Put the material from its first line up to and including the line with "This screenshot has" into a JSON list of strings, one string per line, leaving out any blank lines.

• **Records to process**
══════

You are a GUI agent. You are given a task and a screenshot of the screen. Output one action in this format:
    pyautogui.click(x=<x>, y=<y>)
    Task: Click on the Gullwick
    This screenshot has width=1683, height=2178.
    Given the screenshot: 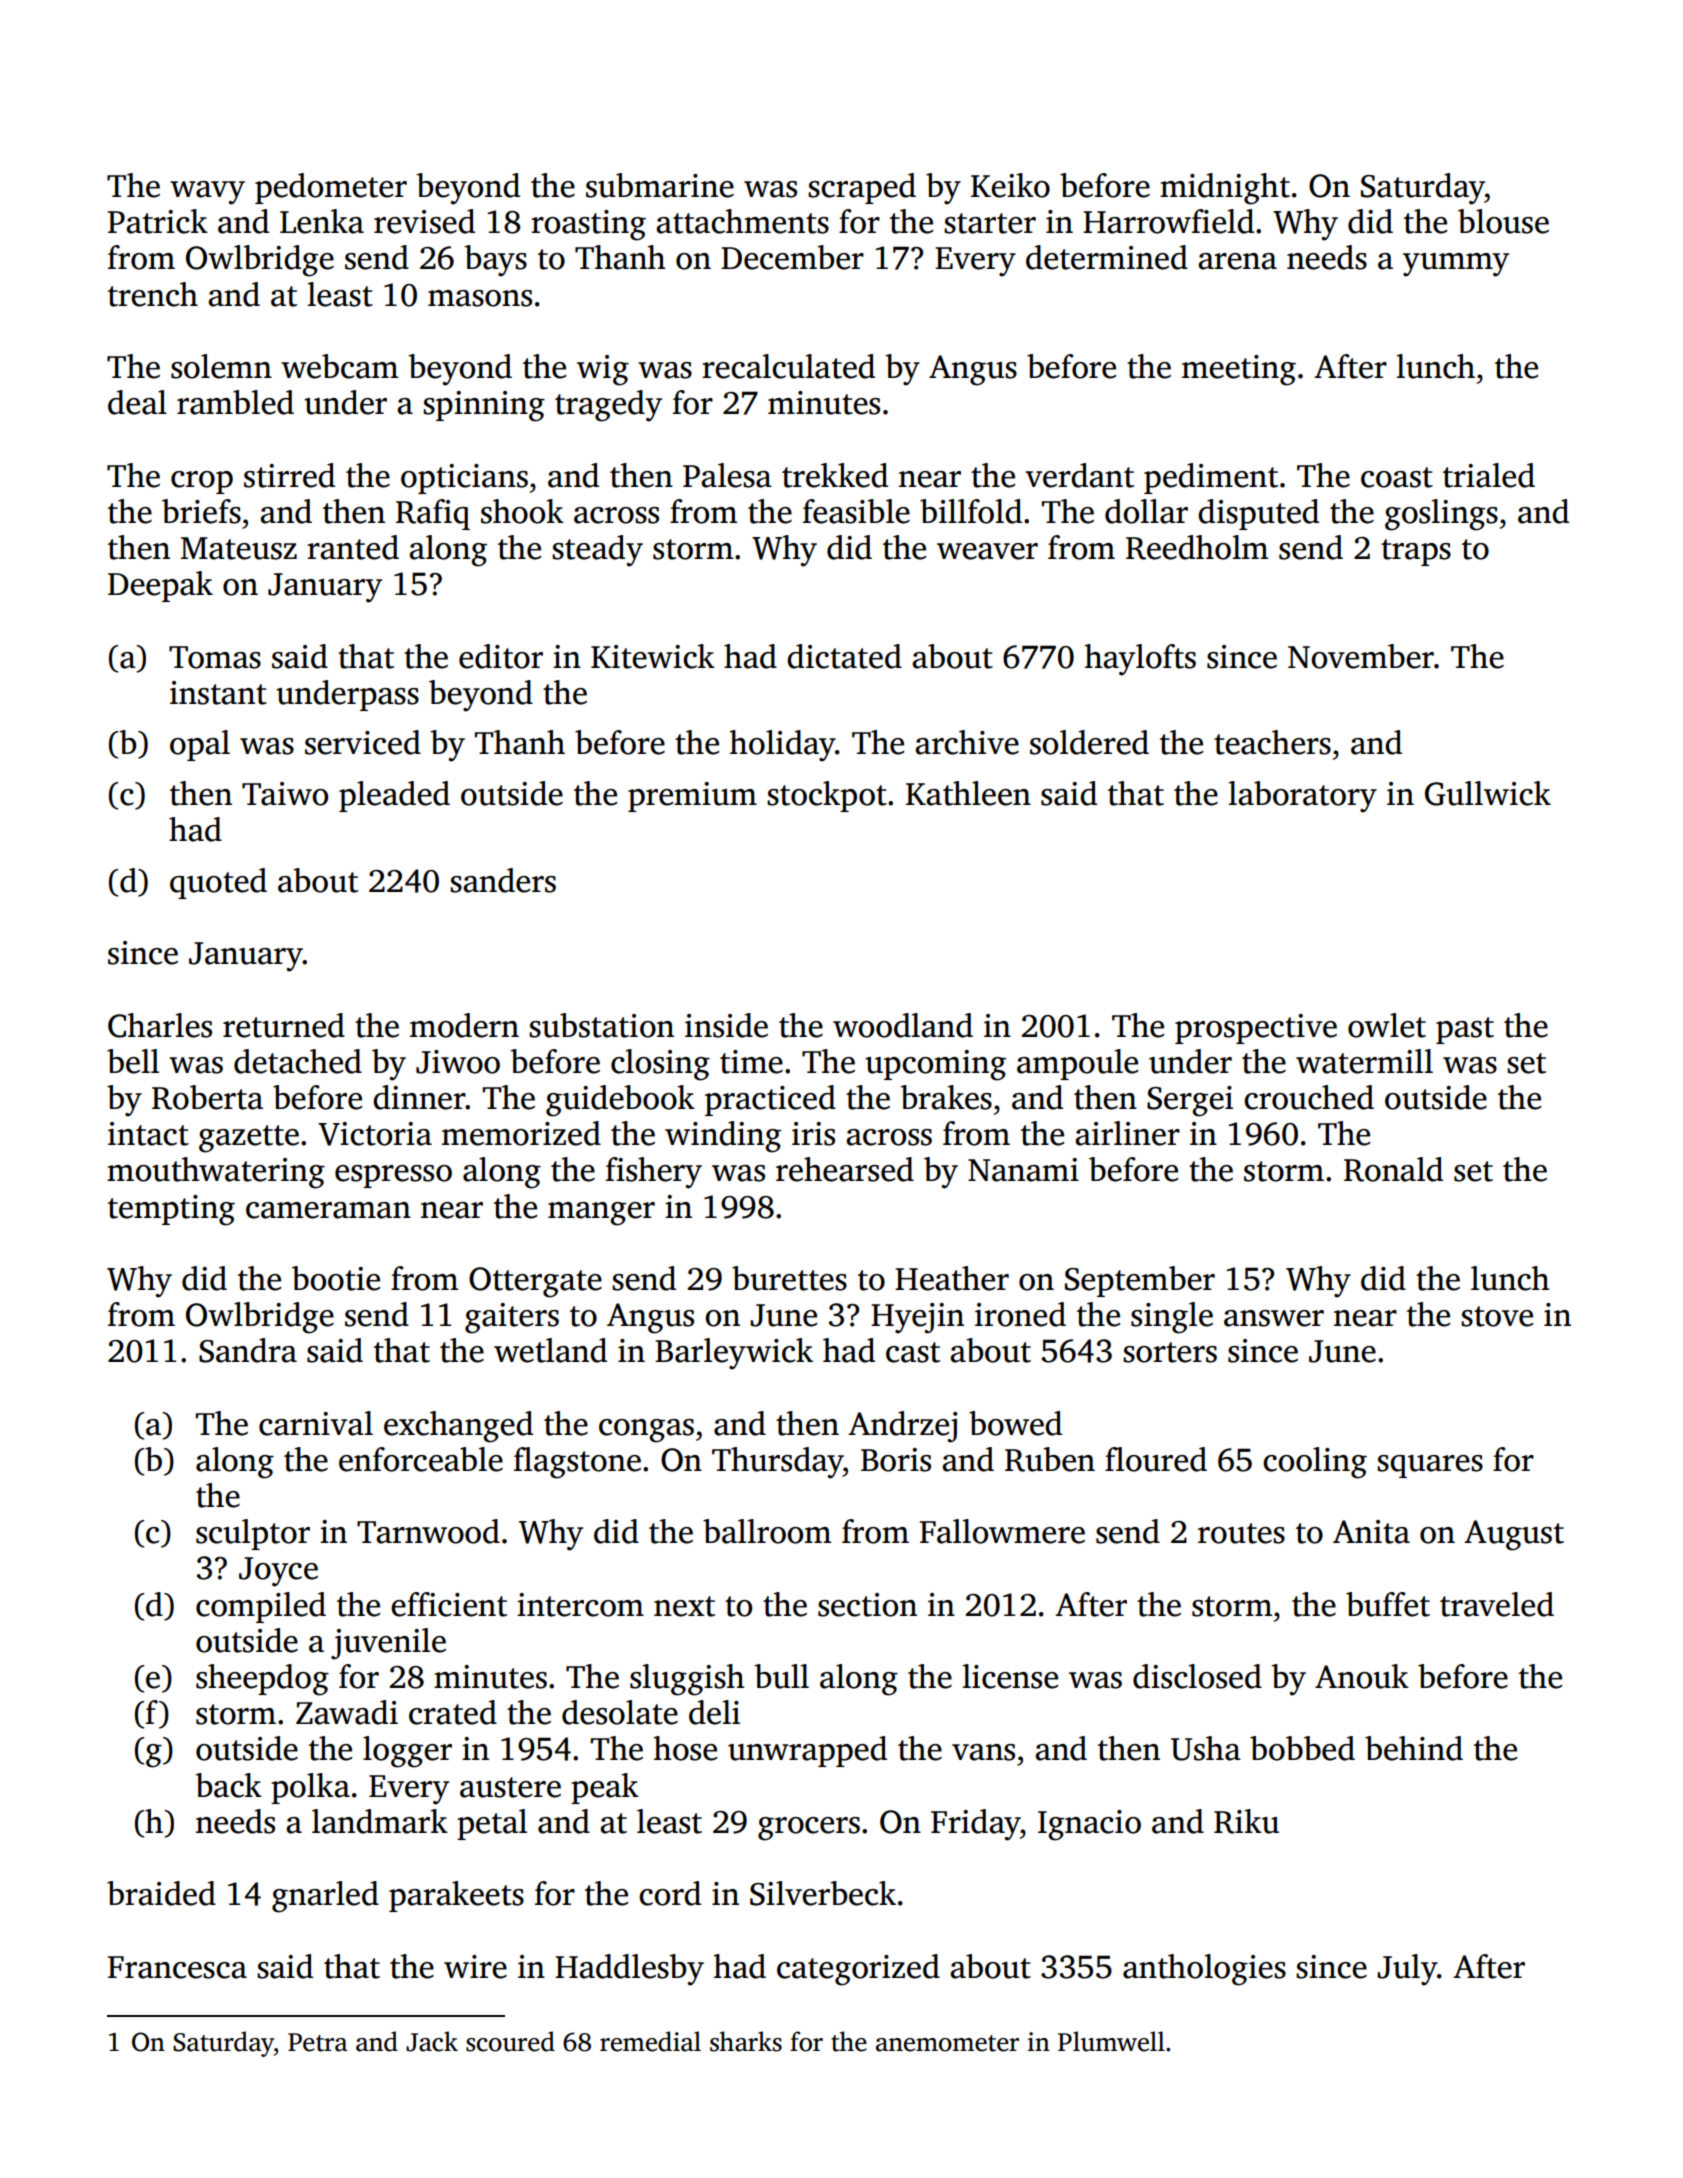 What is the action you would take?
    pyautogui.click(x=1488, y=793)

══════

• **Answer to the task**
[
  "You are a GUI agent. You are given a task and a screenshot of the screen. Output one action in this format:",
  "    pyautogui.click(x=<x>, y=<y>)",
  "    Task: Click on the Gullwick",
  "    This screenshot has width=1683, height=2178."
]